Data extract:
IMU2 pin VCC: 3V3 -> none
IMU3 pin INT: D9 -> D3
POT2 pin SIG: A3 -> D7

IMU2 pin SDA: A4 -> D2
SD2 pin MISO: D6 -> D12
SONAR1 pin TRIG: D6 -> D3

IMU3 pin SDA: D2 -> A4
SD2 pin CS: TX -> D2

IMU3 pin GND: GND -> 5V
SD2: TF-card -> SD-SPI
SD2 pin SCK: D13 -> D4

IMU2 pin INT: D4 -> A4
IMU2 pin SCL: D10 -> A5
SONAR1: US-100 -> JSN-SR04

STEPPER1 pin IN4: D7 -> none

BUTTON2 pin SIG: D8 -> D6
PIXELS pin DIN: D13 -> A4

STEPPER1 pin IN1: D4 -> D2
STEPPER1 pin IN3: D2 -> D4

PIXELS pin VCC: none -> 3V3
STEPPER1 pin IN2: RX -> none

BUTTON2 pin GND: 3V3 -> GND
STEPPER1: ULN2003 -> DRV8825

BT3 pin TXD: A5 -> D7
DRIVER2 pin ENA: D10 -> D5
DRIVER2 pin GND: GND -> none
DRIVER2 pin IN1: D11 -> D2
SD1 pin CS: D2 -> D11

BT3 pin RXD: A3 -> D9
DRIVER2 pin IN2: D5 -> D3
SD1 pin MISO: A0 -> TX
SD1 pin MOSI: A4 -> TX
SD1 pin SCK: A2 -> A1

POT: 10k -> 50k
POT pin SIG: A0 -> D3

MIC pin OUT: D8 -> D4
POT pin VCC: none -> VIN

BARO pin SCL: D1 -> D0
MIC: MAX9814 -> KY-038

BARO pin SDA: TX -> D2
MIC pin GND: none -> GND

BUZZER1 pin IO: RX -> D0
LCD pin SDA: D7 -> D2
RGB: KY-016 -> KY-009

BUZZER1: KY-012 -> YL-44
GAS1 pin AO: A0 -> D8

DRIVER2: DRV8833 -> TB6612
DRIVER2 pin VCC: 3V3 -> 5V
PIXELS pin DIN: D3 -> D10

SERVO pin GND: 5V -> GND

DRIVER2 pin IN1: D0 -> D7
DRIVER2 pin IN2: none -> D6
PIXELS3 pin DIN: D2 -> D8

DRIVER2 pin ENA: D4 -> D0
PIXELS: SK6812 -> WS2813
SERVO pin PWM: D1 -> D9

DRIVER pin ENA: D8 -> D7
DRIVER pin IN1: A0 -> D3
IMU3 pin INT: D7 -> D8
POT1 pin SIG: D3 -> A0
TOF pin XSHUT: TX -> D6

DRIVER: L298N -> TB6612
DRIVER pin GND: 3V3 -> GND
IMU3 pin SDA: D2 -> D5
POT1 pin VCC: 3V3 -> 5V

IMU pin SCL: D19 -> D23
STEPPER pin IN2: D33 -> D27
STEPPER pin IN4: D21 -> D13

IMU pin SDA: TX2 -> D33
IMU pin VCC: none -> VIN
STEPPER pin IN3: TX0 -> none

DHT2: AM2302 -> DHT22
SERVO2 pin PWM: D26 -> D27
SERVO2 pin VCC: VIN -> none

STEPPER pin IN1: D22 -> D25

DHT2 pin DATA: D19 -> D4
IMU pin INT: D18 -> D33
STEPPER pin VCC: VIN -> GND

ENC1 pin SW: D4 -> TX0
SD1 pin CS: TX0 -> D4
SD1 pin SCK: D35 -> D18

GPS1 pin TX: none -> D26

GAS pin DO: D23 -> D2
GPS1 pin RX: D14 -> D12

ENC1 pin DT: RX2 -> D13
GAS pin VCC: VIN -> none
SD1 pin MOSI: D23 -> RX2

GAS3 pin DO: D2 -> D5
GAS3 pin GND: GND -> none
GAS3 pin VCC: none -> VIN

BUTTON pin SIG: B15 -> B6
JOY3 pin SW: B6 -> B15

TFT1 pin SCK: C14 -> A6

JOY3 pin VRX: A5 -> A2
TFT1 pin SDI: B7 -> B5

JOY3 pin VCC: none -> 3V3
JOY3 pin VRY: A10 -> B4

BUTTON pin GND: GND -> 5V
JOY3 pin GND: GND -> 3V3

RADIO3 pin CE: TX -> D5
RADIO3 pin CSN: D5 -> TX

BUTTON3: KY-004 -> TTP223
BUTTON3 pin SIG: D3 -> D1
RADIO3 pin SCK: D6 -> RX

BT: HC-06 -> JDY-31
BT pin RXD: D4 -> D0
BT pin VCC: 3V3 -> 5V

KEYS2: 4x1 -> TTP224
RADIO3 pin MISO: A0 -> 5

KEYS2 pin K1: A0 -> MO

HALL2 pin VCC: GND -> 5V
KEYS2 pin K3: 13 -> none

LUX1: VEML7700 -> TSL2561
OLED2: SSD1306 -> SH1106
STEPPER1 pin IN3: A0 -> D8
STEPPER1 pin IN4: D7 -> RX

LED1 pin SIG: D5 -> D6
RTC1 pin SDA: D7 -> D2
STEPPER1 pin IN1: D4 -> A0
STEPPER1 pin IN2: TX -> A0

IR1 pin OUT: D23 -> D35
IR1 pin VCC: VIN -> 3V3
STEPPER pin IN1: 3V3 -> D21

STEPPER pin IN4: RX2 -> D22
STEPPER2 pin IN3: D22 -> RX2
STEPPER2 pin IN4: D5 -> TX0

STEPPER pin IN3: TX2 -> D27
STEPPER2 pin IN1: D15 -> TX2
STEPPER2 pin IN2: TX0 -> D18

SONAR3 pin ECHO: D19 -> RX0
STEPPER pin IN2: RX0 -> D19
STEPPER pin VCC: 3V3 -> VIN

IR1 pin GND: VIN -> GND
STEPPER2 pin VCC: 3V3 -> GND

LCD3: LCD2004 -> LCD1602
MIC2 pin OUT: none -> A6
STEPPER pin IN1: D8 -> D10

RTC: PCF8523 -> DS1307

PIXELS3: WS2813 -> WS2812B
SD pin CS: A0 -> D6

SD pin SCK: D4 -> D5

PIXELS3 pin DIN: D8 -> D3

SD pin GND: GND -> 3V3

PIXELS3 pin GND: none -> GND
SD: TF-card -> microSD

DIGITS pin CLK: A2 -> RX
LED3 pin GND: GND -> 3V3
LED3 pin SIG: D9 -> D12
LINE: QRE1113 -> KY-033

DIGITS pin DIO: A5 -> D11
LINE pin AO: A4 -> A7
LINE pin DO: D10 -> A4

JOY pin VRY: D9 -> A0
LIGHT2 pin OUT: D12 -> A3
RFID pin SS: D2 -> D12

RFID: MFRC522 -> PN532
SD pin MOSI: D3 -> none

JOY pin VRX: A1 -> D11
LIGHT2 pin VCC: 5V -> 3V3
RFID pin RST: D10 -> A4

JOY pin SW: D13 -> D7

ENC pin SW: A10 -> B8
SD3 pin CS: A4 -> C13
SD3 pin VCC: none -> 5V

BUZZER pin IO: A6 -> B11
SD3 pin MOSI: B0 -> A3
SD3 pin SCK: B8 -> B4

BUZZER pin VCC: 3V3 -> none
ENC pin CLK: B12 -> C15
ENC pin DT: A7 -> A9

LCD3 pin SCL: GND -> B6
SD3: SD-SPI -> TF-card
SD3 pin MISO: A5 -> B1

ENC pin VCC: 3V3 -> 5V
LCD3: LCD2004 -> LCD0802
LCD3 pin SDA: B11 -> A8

What to produce:
Reproduce the entries above in full, verbatim.

Response area:
IMU2 pin VCC: 3V3 -> none
IMU3 pin INT: D9 -> D3
POT2 pin SIG: A3 -> D7

IMU2 pin SDA: A4 -> D2
SD2 pin MISO: D6 -> D12
SONAR1 pin TRIG: D6 -> D3

IMU3 pin SDA: D2 -> A4
SD2 pin CS: TX -> D2

IMU3 pin GND: GND -> 5V
SD2: TF-card -> SD-SPI
SD2 pin SCK: D13 -> D4

IMU2 pin INT: D4 -> A4
IMU2 pin SCL: D10 -> A5
SONAR1: US-100 -> JSN-SR04

STEPPER1 pin IN4: D7 -> none

BUTTON2 pin SIG: D8 -> D6
PIXELS pin DIN: D13 -> A4

STEPPER1 pin IN1: D4 -> D2
STEPPER1 pin IN3: D2 -> D4

PIXELS pin VCC: none -> 3V3
STEPPER1 pin IN2: RX -> none

BUTTON2 pin GND: 3V3 -> GND
STEPPER1: ULN2003 -> DRV8825

BT3 pin TXD: A5 -> D7
DRIVER2 pin ENA: D10 -> D5
DRIVER2 pin GND: GND -> none
DRIVER2 pin IN1: D11 -> D2
SD1 pin CS: D2 -> D11

BT3 pin RXD: A3 -> D9
DRIVER2 pin IN2: D5 -> D3
SD1 pin MISO: A0 -> TX
SD1 pin MOSI: A4 -> TX
SD1 pin SCK: A2 -> A1

POT: 10k -> 50k
POT pin SIG: A0 -> D3

MIC pin OUT: D8 -> D4
POT pin VCC: none -> VIN

BARO pin SCL: D1 -> D0
MIC: MAX9814 -> KY-038

BARO pin SDA: TX -> D2
MIC pin GND: none -> GND

BUZZER1 pin IO: RX -> D0
LCD pin SDA: D7 -> D2
RGB: KY-016 -> KY-009

BUZZER1: KY-012 -> YL-44
GAS1 pin AO: A0 -> D8

DRIVER2: DRV8833 -> TB6612
DRIVER2 pin VCC: 3V3 -> 5V
PIXELS pin DIN: D3 -> D10

SERVO pin GND: 5V -> GND

DRIVER2 pin IN1: D0 -> D7
DRIVER2 pin IN2: none -> D6
PIXELS3 pin DIN: D2 -> D8

DRIVER2 pin ENA: D4 -> D0
PIXELS: SK6812 -> WS2813
SERVO pin PWM: D1 -> D9

DRIVER pin ENA: D8 -> D7
DRIVER pin IN1: A0 -> D3
IMU3 pin INT: D7 -> D8
POT1 pin SIG: D3 -> A0
TOF pin XSHUT: TX -> D6

DRIVER: L298N -> TB6612
DRIVER pin GND: 3V3 -> GND
IMU3 pin SDA: D2 -> D5
POT1 pin VCC: 3V3 -> 5V

IMU pin SCL: D19 -> D23
STEPPER pin IN2: D33 -> D27
STEPPER pin IN4: D21 -> D13

IMU pin SDA: TX2 -> D33
IMU pin VCC: none -> VIN
STEPPER pin IN3: TX0 -> none

DHT2: AM2302 -> DHT22
SERVO2 pin PWM: D26 -> D27
SERVO2 pin VCC: VIN -> none

STEPPER pin IN1: D22 -> D25

DHT2 pin DATA: D19 -> D4
IMU pin INT: D18 -> D33
STEPPER pin VCC: VIN -> GND

ENC1 pin SW: D4 -> TX0
SD1 pin CS: TX0 -> D4
SD1 pin SCK: D35 -> D18

GPS1 pin TX: none -> D26

GAS pin DO: D23 -> D2
GPS1 pin RX: D14 -> D12

ENC1 pin DT: RX2 -> D13
GAS pin VCC: VIN -> none
SD1 pin MOSI: D23 -> RX2

GAS3 pin DO: D2 -> D5
GAS3 pin GND: GND -> none
GAS3 pin VCC: none -> VIN

BUTTON pin SIG: B15 -> B6
JOY3 pin SW: B6 -> B15

TFT1 pin SCK: C14 -> A6

JOY3 pin VRX: A5 -> A2
TFT1 pin SDI: B7 -> B5

JOY3 pin VCC: none -> 3V3
JOY3 pin VRY: A10 -> B4

BUTTON pin GND: GND -> 5V
JOY3 pin GND: GND -> 3V3

RADIO3 pin CE: TX -> D5
RADIO3 pin CSN: D5 -> TX

BUTTON3: KY-004 -> TTP223
BUTTON3 pin SIG: D3 -> D1
RADIO3 pin SCK: D6 -> RX

BT: HC-06 -> JDY-31
BT pin RXD: D4 -> D0
BT pin VCC: 3V3 -> 5V

KEYS2: 4x1 -> TTP224
RADIO3 pin MISO: A0 -> 5

KEYS2 pin K1: A0 -> MO

HALL2 pin VCC: GND -> 5V
KEYS2 pin K3: 13 -> none

LUX1: VEML7700 -> TSL2561
OLED2: SSD1306 -> SH1106
STEPPER1 pin IN3: A0 -> D8
STEPPER1 pin IN4: D7 -> RX

LED1 pin SIG: D5 -> D6
RTC1 pin SDA: D7 -> D2
STEPPER1 pin IN1: D4 -> A0
STEPPER1 pin IN2: TX -> A0

IR1 pin OUT: D23 -> D35
IR1 pin VCC: VIN -> 3V3
STEPPER pin IN1: 3V3 -> D21

STEPPER pin IN4: RX2 -> D22
STEPPER2 pin IN3: D22 -> RX2
STEPPER2 pin IN4: D5 -> TX0

STEPPER pin IN3: TX2 -> D27
STEPPER2 pin IN1: D15 -> TX2
STEPPER2 pin IN2: TX0 -> D18

SONAR3 pin ECHO: D19 -> RX0
STEPPER pin IN2: RX0 -> D19
STEPPER pin VCC: 3V3 -> VIN

IR1 pin GND: VIN -> GND
STEPPER2 pin VCC: 3V3 -> GND

LCD3: LCD2004 -> LCD1602
MIC2 pin OUT: none -> A6
STEPPER pin IN1: D8 -> D10

RTC: PCF8523 -> DS1307

PIXELS3: WS2813 -> WS2812B
SD pin CS: A0 -> D6

SD pin SCK: D4 -> D5

PIXELS3 pin DIN: D8 -> D3

SD pin GND: GND -> 3V3

PIXELS3 pin GND: none -> GND
SD: TF-card -> microSD

DIGITS pin CLK: A2 -> RX
LED3 pin GND: GND -> 3V3
LED3 pin SIG: D9 -> D12
LINE: QRE1113 -> KY-033

DIGITS pin DIO: A5 -> D11
LINE pin AO: A4 -> A7
LINE pin DO: D10 -> A4

JOY pin VRY: D9 -> A0
LIGHT2 pin OUT: D12 -> A3
RFID pin SS: D2 -> D12

RFID: MFRC522 -> PN532
SD pin MOSI: D3 -> none

JOY pin VRX: A1 -> D11
LIGHT2 pin VCC: 5V -> 3V3
RFID pin RST: D10 -> A4

JOY pin SW: D13 -> D7

ENC pin SW: A10 -> B8
SD3 pin CS: A4 -> C13
SD3 pin VCC: none -> 5V

BUZZER pin IO: A6 -> B11
SD3 pin MOSI: B0 -> A3
SD3 pin SCK: B8 -> B4

BUZZER pin VCC: 3V3 -> none
ENC pin CLK: B12 -> C15
ENC pin DT: A7 -> A9

LCD3 pin SCL: GND -> B6
SD3: SD-SPI -> TF-card
SD3 pin MISO: A5 -> B1

ENC pin VCC: 3V3 -> 5V
LCD3: LCD2004 -> LCD0802
LCD3 pin SDA: B11 -> A8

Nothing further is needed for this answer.